-- The data --
= = =

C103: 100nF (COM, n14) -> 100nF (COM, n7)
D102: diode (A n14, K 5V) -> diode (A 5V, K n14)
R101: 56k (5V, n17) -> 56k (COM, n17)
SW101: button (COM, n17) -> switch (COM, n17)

= = =

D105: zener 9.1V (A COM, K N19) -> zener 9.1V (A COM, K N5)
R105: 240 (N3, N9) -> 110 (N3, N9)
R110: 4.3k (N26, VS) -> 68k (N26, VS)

= = =

Of the lines above, retype only those from the line containing "D105: zener 9.1V" through the line containing "R110: 4.3k (N26, VS) -> 68k (N26, VS)", including both, exactly.

D105: zener 9.1V (A COM, K N19) -> zener 9.1V (A COM, K N5)
R105: 240 (N3, N9) -> 110 (N3, N9)
R110: 4.3k (N26, VS) -> 68k (N26, VS)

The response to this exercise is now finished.